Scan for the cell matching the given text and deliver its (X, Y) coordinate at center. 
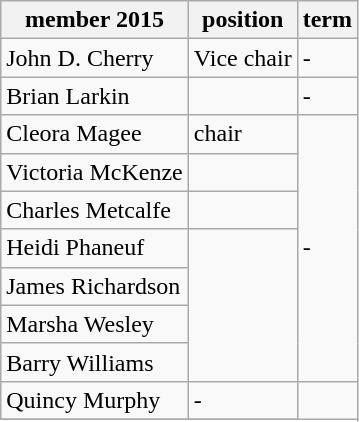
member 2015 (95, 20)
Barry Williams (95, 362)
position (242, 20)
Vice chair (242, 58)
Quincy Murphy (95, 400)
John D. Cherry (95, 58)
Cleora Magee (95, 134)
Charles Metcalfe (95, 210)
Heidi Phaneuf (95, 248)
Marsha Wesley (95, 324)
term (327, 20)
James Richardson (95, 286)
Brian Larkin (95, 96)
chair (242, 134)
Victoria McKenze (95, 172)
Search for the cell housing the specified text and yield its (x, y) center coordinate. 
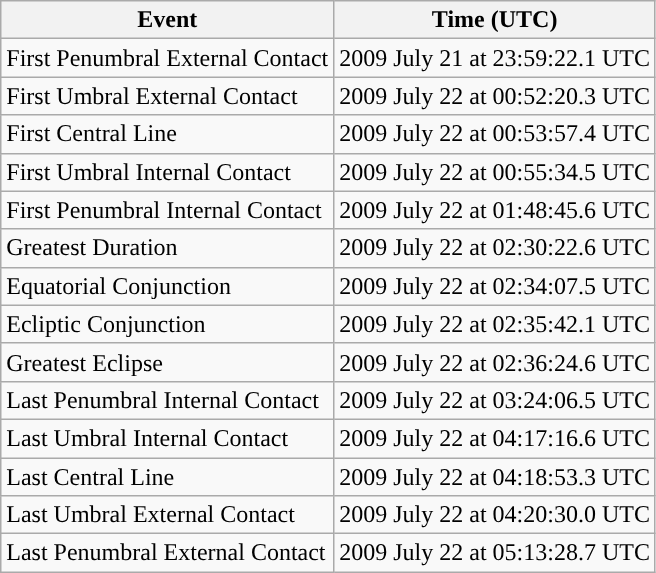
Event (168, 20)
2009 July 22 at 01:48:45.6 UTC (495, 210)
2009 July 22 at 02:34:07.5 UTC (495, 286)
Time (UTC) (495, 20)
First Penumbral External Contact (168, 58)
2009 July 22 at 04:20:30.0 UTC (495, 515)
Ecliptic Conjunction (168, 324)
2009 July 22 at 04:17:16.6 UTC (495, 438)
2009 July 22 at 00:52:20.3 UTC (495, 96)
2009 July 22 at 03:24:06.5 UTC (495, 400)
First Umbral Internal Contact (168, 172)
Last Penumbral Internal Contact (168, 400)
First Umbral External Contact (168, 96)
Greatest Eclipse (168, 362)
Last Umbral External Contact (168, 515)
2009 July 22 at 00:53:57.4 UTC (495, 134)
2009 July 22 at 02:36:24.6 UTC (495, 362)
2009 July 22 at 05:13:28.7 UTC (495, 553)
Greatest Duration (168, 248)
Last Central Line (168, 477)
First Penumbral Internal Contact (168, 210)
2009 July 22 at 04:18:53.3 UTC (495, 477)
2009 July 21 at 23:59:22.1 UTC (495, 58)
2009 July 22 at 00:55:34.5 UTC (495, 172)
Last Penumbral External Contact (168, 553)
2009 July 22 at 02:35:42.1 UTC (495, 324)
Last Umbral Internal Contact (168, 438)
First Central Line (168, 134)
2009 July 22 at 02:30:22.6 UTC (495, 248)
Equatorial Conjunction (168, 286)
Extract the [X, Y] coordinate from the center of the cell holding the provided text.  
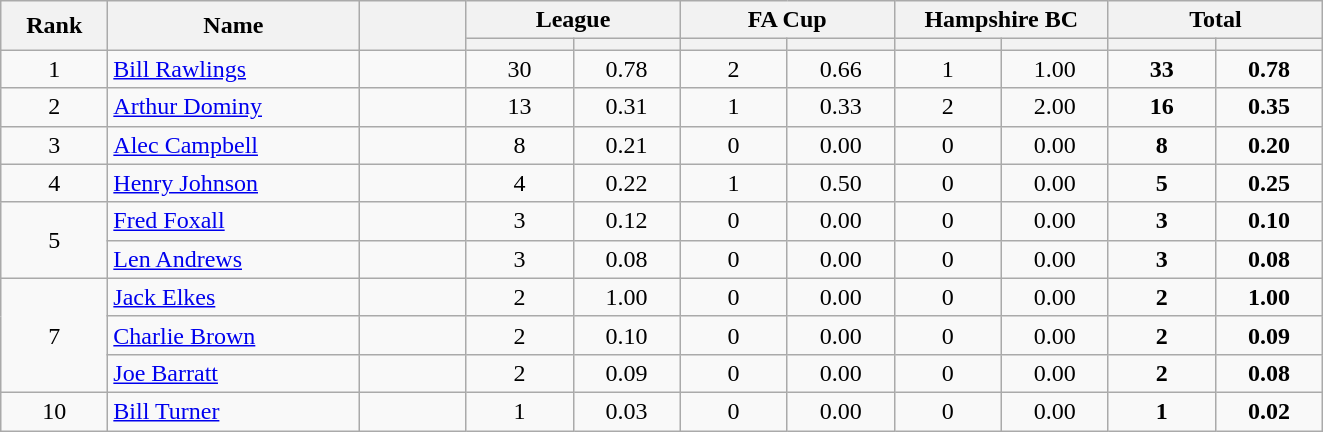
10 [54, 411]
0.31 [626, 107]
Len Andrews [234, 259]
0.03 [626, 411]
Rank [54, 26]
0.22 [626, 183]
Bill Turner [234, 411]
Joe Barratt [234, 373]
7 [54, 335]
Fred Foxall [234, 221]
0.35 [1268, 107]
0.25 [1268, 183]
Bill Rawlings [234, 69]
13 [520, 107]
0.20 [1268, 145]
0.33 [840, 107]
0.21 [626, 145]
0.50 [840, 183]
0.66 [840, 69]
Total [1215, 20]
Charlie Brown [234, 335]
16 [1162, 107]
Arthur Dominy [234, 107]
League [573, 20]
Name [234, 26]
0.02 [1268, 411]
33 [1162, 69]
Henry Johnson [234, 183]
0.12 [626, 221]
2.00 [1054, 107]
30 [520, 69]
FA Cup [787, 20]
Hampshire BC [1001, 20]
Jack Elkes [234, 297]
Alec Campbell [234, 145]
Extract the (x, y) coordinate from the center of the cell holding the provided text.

§ WORK TO DO
Copy all of the entries above line for line, without any changes, and leave out the pictures.

§ PROBLEM SOLUTION
Scan for the cell matching the given text and deliver its (X, Y) coordinate at center. 
member 2015 (95, 20)
Barry Williams (95, 362)
position (242, 20)
Vice chair (242, 58)
Quincy Murphy (95, 400)
John D. Cherry (95, 58)
Cleora Magee (95, 134)
Charles Metcalfe (95, 210)
Heidi Phaneuf (95, 248)
Marsha Wesley (95, 324)
term (327, 20)
James Richardson (95, 286)
Brian Larkin (95, 96)
chair (242, 134)
Victoria McKenze (95, 172)
Search for the cell housing the specified text and yield its (x, y) center coordinate. 
Event (168, 20)
2009 July 22 at 01:48:45.6 UTC (495, 210)
2009 July 22 at 02:34:07.5 UTC (495, 286)
Time (UTC) (495, 20)
First Penumbral External Contact (168, 58)
2009 July 22 at 04:20:30.0 UTC (495, 515)
Ecliptic Conjunction (168, 324)
2009 July 22 at 04:17:16.6 UTC (495, 438)
2009 July 22 at 00:52:20.3 UTC (495, 96)
2009 July 22 at 03:24:06.5 UTC (495, 400)
First Umbral Internal Contact (168, 172)
Last Penumbral Internal Contact (168, 400)
First Umbral External Contact (168, 96)
Greatest Eclipse (168, 362)
Last Umbral External Contact (168, 515)
2009 July 22 at 00:53:57.4 UTC (495, 134)
2009 July 22 at 02:36:24.6 UTC (495, 362)
2009 July 22 at 05:13:28.7 UTC (495, 553)
Greatest Duration (168, 248)
Last Central Line (168, 477)
First Penumbral Internal Contact (168, 210)
2009 July 22 at 04:18:53.3 UTC (495, 477)
2009 July 21 at 23:59:22.1 UTC (495, 58)
2009 July 22 at 00:55:34.5 UTC (495, 172)
Last Penumbral External Contact (168, 553)
2009 July 22 at 02:35:42.1 UTC (495, 324)
Last Umbral Internal Contact (168, 438)
First Central Line (168, 134)
2009 July 22 at 02:30:22.6 UTC (495, 248)
Equatorial Conjunction (168, 286)
Extract the [X, Y] coordinate from the center of the cell holding the provided text.  
10 [54, 411]
0.31 [626, 107]
Len Andrews [234, 259]
0.03 [626, 411]
Rank [54, 26]
0.22 [626, 183]
Bill Turner [234, 411]
Joe Barratt [234, 373]
7 [54, 335]
Fred Foxall [234, 221]
0.35 [1268, 107]
0.25 [1268, 183]
Bill Rawlings [234, 69]
13 [520, 107]
0.20 [1268, 145]
0.33 [840, 107]
0.21 [626, 145]
0.50 [840, 183]
0.66 [840, 69]
Total [1215, 20]
Charlie Brown [234, 335]
16 [1162, 107]
Arthur Dominy [234, 107]
League [573, 20]
Name [234, 26]
0.02 [1268, 411]
33 [1162, 69]
Henry Johnson [234, 183]
0.12 [626, 221]
2.00 [1054, 107]
30 [520, 69]
FA Cup [787, 20]
Hampshire BC [1001, 20]
Jack Elkes [234, 297]
Alec Campbell [234, 145]
Extract the (x, y) coordinate from the center of the cell holding the provided text.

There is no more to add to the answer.